►

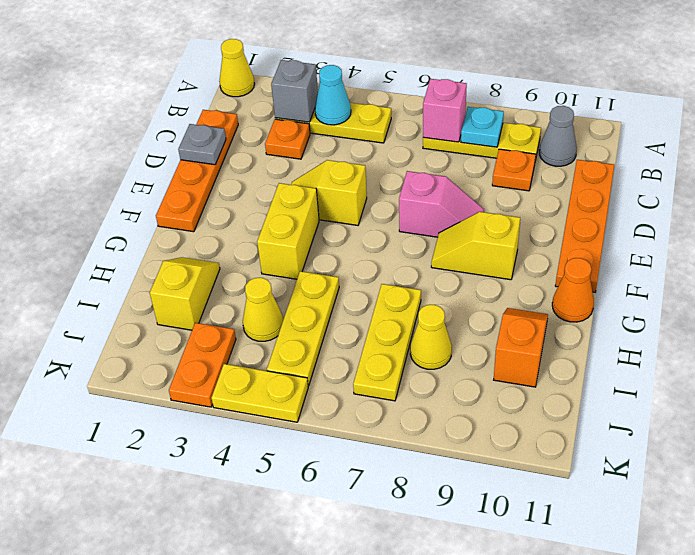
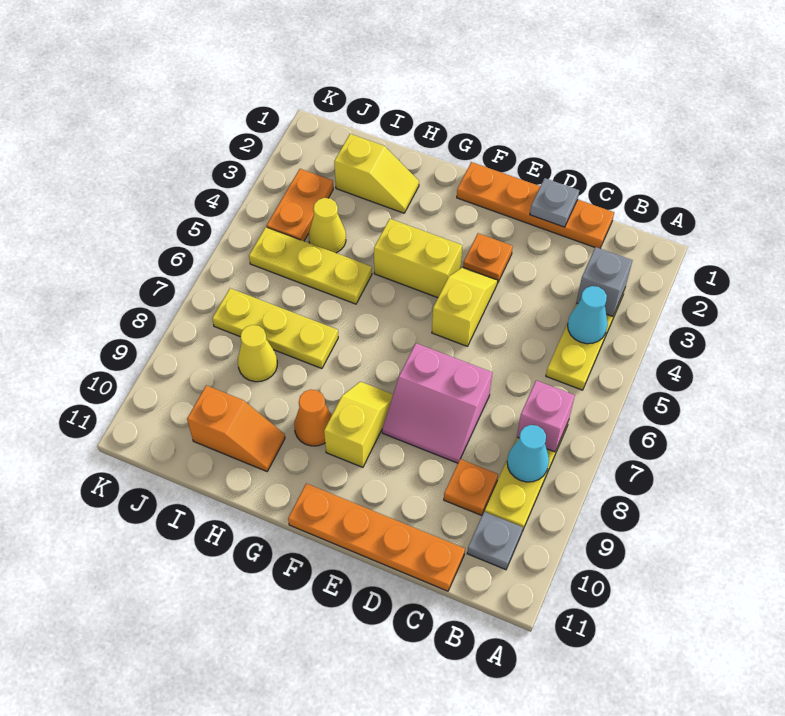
yellow 1x1 cone [219,39,254,97] -> none
cyan 1x1 plate [461,107,504,147] -> cyan 1x1 cone [507,425,549,482]
grey 1x1 cone [539,106,577,166] -> grey 1x1 plate [467,512,523,570]
orange 1x1 plate [265,119,310,159] -> orange 1x1 plate moved to [463,233,513,283]
pink 1x2 slope [399,171,484,237] -> pink 2x2 slope [382,343,492,463]
orange 1x1 cone [552,258,594,322] -> orange 1x1 cone moved to [294,390,332,446]
orange 1x2 plate [169,323,236,407] -> orange 1x2 plate turned to [267,169,333,241]
yellow 1x2 plate [212,364,308,422] -> none

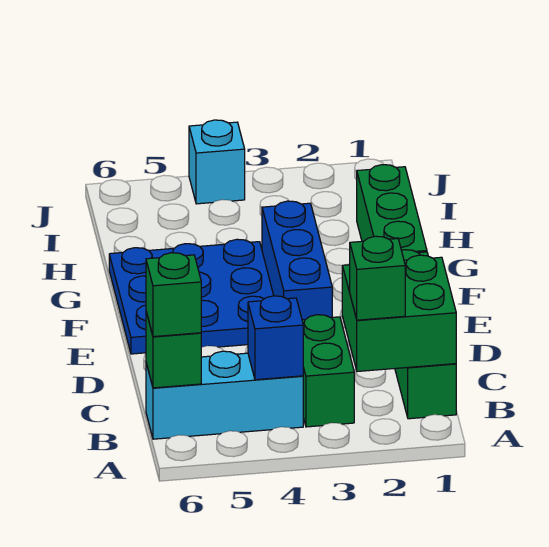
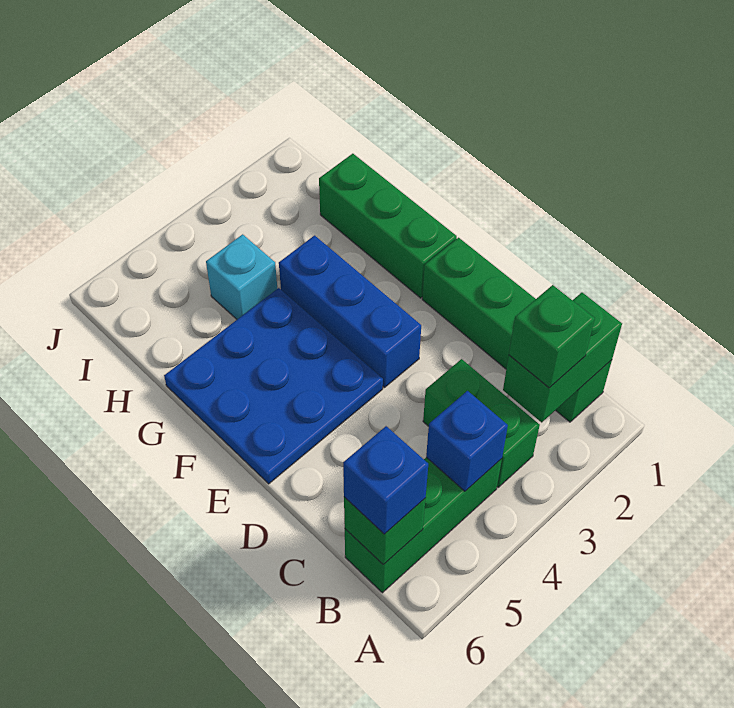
green 2x2 brick [342,255,456,372] -> green 1x2 brick [503,293,622,422]
cyan 1x3 brick [146,351,303,439] -> green 1x3 brick [345,457,502,593]
green 1x1 brick [146,253,201,337] -> blue 1x1 brick [343,426,428,534]
cyan 1x1 brick [189,120,245,204] -> cyan 1x1 brick moved to [206,234,277,319]

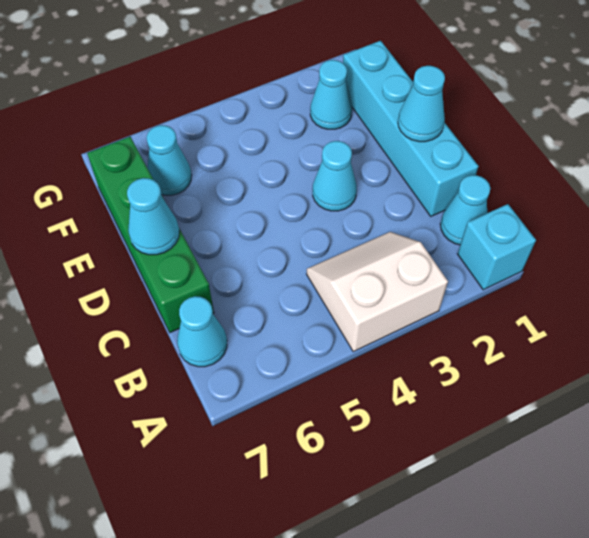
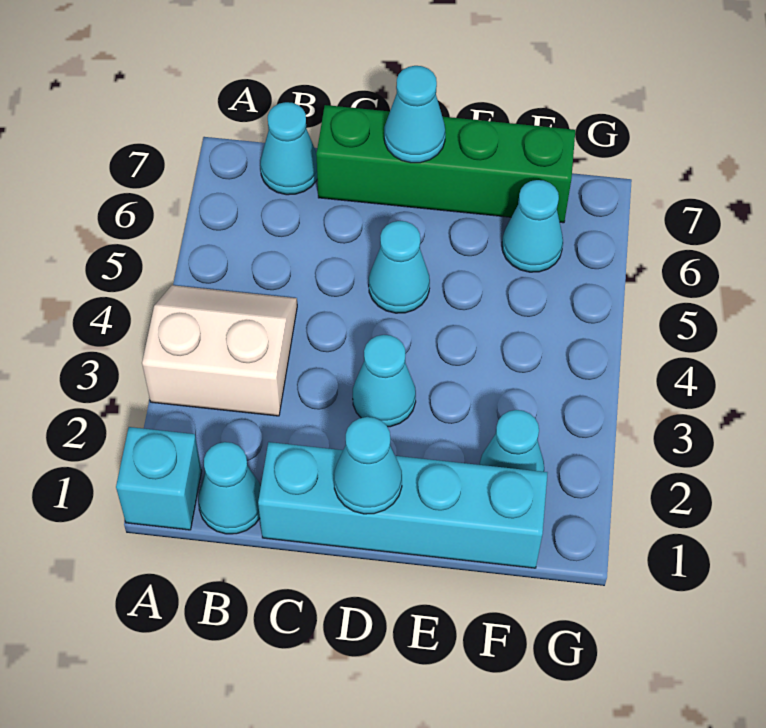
white 2x2 slope [307,232,448,352] -> white 2x2 slope turned to [142,285,297,416]
none -> cyan 1x1 cone [369,221,430,313]

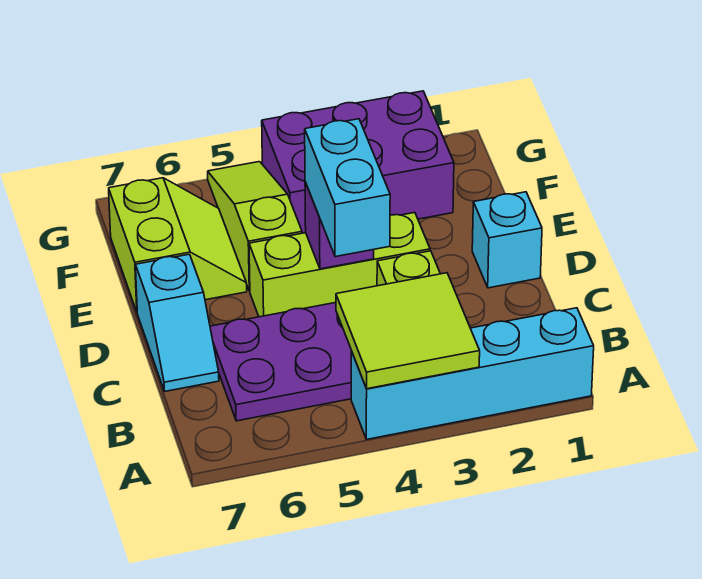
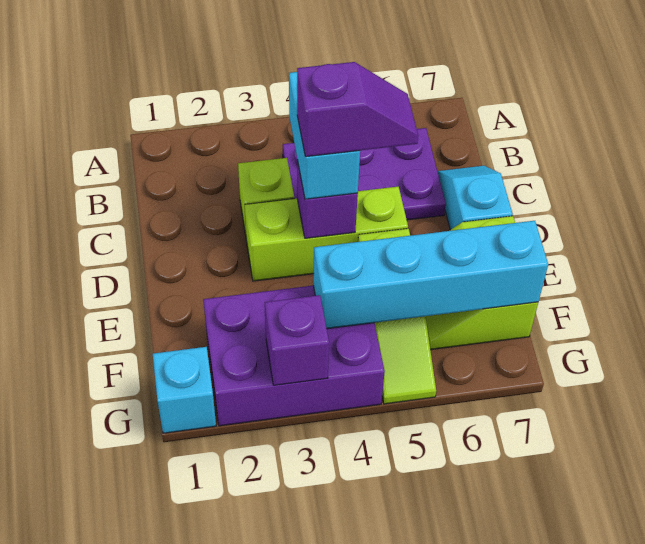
cyan 1x4 brick [351,308,594,439] -> cyan 1x4 brick moved to [313,221,548,329]
lime 2x2 tile [336,273,480,389] -> none
cyan 1x1 brick [472,192,542,288] -> cyan 1x1 brick moved to [153,347,216,433]
none -> purple 1x2 slope [297,62,418,157]
none -> purple 1x1 brick [265,295,329,385]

◄

Work instruction: Reproduce the entire listing exactly, but omit any pictures.

Answer area:
yellow 1x1 cone [219,39,254,97] -> none
cyan 1x1 plate [461,107,504,147] -> cyan 1x1 cone [507,425,549,482]
grey 1x1 cone [539,106,577,166] -> grey 1x1 plate [467,512,523,570]
orange 1x1 plate [265,119,310,159] -> orange 1x1 plate moved to [463,233,513,283]
pink 1x2 slope [399,171,484,237] -> pink 2x2 slope [382,343,492,463]
orange 1x1 cone [552,258,594,322] -> orange 1x1 cone moved to [294,390,332,446]
orange 1x2 plate [169,323,236,407] -> orange 1x2 plate turned to [267,169,333,241]
yellow 1x2 plate [212,364,308,422] -> none

green 2x2 brick [342,255,456,372] -> green 1x2 brick [503,293,622,422]
cyan 1x3 brick [146,351,303,439] -> green 1x3 brick [345,457,502,593]
green 1x1 brick [146,253,201,337] -> blue 1x1 brick [343,426,428,534]
cyan 1x1 brick [189,120,245,204] -> cyan 1x1 brick moved to [206,234,277,319]

white 2x2 slope [307,232,448,352] -> white 2x2 slope turned to [142,285,297,416]
none -> cyan 1x1 cone [369,221,430,313]

cyan 1x4 brick [351,308,594,439] -> cyan 1x4 brick moved to [313,221,548,329]
lime 2x2 tile [336,273,480,389] -> none
cyan 1x1 brick [472,192,542,288] -> cyan 1x1 brick moved to [153,347,216,433]
none -> purple 1x2 slope [297,62,418,157]
none -> purple 1x1 brick [265,295,329,385]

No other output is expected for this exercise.